╔══

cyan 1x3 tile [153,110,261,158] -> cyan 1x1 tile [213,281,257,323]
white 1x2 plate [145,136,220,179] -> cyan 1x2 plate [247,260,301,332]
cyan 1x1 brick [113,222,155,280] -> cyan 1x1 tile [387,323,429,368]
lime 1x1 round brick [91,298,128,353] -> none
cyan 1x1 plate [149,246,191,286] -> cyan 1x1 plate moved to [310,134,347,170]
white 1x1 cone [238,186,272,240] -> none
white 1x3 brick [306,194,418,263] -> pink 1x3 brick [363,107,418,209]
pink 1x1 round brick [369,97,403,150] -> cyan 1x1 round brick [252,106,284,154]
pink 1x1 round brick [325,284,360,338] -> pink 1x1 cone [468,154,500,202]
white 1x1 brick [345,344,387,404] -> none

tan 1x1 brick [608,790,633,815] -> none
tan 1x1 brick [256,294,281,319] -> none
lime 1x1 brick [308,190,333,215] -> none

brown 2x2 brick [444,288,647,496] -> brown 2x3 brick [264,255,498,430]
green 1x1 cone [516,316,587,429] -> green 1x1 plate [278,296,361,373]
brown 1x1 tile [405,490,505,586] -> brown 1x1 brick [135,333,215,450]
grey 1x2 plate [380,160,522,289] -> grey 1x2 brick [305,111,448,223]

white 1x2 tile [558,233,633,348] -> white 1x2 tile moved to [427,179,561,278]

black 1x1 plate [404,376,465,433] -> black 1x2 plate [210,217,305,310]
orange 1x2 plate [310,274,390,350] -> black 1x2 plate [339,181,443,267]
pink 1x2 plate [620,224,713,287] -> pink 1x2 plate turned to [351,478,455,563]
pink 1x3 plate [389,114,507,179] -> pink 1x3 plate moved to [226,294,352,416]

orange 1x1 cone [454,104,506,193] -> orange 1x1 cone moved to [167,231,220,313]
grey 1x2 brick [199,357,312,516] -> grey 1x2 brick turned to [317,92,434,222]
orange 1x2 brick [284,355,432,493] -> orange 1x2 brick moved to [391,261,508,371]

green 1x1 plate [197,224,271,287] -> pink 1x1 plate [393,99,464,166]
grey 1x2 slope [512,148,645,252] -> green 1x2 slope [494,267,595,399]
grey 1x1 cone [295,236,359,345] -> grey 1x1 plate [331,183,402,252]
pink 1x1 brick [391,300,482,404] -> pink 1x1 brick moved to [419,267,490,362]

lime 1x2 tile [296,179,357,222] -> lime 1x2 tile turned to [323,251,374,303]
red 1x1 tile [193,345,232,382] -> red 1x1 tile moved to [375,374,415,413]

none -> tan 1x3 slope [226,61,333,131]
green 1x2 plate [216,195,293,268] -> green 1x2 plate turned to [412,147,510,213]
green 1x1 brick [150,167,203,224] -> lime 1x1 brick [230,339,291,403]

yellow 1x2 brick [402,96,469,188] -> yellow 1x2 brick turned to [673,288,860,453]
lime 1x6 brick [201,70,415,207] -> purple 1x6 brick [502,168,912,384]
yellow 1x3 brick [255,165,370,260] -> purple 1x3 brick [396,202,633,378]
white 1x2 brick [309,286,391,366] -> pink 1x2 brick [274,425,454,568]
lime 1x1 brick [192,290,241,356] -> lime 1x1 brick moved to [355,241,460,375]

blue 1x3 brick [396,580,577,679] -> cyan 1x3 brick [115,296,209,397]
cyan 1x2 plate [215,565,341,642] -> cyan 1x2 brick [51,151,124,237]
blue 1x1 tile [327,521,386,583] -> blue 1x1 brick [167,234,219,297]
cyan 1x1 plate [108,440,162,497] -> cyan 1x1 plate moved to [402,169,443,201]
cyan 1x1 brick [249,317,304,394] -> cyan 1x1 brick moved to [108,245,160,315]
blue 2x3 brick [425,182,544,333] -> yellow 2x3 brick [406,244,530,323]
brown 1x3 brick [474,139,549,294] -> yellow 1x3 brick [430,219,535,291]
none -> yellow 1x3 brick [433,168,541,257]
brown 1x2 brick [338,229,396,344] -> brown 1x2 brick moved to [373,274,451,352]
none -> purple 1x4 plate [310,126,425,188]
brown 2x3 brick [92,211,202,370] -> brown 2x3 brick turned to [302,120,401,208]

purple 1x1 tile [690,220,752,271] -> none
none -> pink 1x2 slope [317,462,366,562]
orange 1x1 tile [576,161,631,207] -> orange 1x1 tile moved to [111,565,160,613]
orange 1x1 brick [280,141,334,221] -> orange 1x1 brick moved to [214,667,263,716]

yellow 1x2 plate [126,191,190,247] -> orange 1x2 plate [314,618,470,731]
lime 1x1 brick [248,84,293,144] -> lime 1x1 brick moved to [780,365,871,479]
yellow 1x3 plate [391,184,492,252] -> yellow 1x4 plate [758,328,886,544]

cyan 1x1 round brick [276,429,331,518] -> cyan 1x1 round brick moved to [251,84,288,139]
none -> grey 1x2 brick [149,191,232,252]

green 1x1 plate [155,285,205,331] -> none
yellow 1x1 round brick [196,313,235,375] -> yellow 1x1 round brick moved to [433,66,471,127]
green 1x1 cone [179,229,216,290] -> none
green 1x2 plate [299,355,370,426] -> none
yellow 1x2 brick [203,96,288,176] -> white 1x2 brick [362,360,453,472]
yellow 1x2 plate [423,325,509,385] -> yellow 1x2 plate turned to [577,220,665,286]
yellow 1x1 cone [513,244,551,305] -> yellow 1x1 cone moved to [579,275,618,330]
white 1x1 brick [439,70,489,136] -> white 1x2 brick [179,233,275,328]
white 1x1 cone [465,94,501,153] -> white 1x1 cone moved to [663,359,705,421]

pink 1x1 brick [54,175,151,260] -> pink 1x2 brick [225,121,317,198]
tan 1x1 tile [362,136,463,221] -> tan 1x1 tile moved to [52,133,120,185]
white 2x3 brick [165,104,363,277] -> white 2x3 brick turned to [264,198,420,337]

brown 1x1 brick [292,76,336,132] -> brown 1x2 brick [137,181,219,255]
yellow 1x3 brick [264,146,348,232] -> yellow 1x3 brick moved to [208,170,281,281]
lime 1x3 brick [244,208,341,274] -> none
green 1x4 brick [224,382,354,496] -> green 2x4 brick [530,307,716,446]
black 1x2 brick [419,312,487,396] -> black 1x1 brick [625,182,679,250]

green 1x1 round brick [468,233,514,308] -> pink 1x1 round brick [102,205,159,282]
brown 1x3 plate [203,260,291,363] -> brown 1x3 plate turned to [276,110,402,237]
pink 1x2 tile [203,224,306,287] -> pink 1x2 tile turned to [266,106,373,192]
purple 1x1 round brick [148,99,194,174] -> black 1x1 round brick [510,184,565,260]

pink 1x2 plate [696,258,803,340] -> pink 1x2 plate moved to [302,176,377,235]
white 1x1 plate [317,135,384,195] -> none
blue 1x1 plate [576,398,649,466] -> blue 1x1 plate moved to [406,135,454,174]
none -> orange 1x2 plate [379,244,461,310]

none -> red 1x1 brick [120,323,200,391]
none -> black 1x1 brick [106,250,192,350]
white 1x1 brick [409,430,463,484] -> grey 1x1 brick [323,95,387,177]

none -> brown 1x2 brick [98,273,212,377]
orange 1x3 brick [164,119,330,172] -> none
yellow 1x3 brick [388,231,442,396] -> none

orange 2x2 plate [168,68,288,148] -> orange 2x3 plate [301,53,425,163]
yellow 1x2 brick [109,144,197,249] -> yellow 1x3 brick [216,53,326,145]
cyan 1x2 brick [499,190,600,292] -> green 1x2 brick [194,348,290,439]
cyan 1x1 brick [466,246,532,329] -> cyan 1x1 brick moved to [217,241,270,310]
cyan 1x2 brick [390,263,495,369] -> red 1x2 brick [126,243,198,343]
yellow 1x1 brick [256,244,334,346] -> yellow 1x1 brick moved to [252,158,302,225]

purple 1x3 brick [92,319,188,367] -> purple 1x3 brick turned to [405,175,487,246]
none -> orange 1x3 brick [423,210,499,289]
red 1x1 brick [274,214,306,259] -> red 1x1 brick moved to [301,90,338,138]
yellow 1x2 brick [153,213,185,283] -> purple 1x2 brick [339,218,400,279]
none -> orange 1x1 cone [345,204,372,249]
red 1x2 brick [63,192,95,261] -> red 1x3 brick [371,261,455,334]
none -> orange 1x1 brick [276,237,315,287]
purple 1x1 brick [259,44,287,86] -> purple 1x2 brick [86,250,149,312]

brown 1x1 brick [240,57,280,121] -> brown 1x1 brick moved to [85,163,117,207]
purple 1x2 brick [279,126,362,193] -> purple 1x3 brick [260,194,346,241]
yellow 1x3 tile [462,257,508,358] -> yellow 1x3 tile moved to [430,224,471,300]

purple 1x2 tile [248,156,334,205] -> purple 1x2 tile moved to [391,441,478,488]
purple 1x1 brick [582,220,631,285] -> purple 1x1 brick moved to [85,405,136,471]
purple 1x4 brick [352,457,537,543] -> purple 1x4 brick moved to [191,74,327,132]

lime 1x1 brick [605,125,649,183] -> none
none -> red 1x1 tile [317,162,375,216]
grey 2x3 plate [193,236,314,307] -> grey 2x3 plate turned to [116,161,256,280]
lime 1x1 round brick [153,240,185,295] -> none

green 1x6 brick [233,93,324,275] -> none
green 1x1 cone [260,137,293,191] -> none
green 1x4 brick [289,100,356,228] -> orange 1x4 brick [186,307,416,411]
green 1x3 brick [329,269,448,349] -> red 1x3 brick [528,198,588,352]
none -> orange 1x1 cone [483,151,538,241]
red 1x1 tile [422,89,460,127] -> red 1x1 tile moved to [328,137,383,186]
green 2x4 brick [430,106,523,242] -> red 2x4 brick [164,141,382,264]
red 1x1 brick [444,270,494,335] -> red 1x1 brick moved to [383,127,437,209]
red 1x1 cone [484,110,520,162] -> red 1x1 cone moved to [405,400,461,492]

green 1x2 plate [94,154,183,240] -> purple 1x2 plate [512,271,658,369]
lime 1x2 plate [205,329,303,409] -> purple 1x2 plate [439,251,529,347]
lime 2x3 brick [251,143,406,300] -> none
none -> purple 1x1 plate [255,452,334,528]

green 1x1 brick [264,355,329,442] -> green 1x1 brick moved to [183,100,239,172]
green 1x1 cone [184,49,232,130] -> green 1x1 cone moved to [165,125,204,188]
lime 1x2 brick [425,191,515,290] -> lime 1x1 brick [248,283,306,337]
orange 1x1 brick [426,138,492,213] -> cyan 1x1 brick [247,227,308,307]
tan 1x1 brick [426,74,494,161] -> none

╚══

TASK REQUIREMENTS: Using the entries above, quote each line verbatim from the first through the line that contains "lime 1x2 tile [296,179,357,222]".

WRITTEN REPLY:
cyan 1x3 tile [153,110,261,158] -> cyan 1x1 tile [213,281,257,323]
white 1x2 plate [145,136,220,179] -> cyan 1x2 plate [247,260,301,332]
cyan 1x1 brick [113,222,155,280] -> cyan 1x1 tile [387,323,429,368]
lime 1x1 round brick [91,298,128,353] -> none
cyan 1x1 plate [149,246,191,286] -> cyan 1x1 plate moved to [310,134,347,170]
white 1x1 cone [238,186,272,240] -> none
white 1x3 brick [306,194,418,263] -> pink 1x3 brick [363,107,418,209]
pink 1x1 round brick [369,97,403,150] -> cyan 1x1 round brick [252,106,284,154]
pink 1x1 round brick [325,284,360,338] -> pink 1x1 cone [468,154,500,202]
white 1x1 brick [345,344,387,404] -> none

tan 1x1 brick [608,790,633,815] -> none
tan 1x1 brick [256,294,281,319] -> none
lime 1x1 brick [308,190,333,215] -> none

brown 2x2 brick [444,288,647,496] -> brown 2x3 brick [264,255,498,430]
green 1x1 cone [516,316,587,429] -> green 1x1 plate [278,296,361,373]
brown 1x1 tile [405,490,505,586] -> brown 1x1 brick [135,333,215,450]
grey 1x2 plate [380,160,522,289] -> grey 1x2 brick [305,111,448,223]

white 1x2 tile [558,233,633,348] -> white 1x2 tile moved to [427,179,561,278]

black 1x1 plate [404,376,465,433] -> black 1x2 plate [210,217,305,310]
orange 1x2 plate [310,274,390,350] -> black 1x2 plate [339,181,443,267]
pink 1x2 plate [620,224,713,287] -> pink 1x2 plate turned to [351,478,455,563]
pink 1x3 plate [389,114,507,179] -> pink 1x3 plate moved to [226,294,352,416]

orange 1x1 cone [454,104,506,193] -> orange 1x1 cone moved to [167,231,220,313]
grey 1x2 brick [199,357,312,516] -> grey 1x2 brick turned to [317,92,434,222]
orange 1x2 brick [284,355,432,493] -> orange 1x2 brick moved to [391,261,508,371]

green 1x1 plate [197,224,271,287] -> pink 1x1 plate [393,99,464,166]
grey 1x2 slope [512,148,645,252] -> green 1x2 slope [494,267,595,399]
grey 1x1 cone [295,236,359,345] -> grey 1x1 plate [331,183,402,252]
pink 1x1 brick [391,300,482,404] -> pink 1x1 brick moved to [419,267,490,362]

lime 1x2 tile [296,179,357,222] -> lime 1x2 tile turned to [323,251,374,303]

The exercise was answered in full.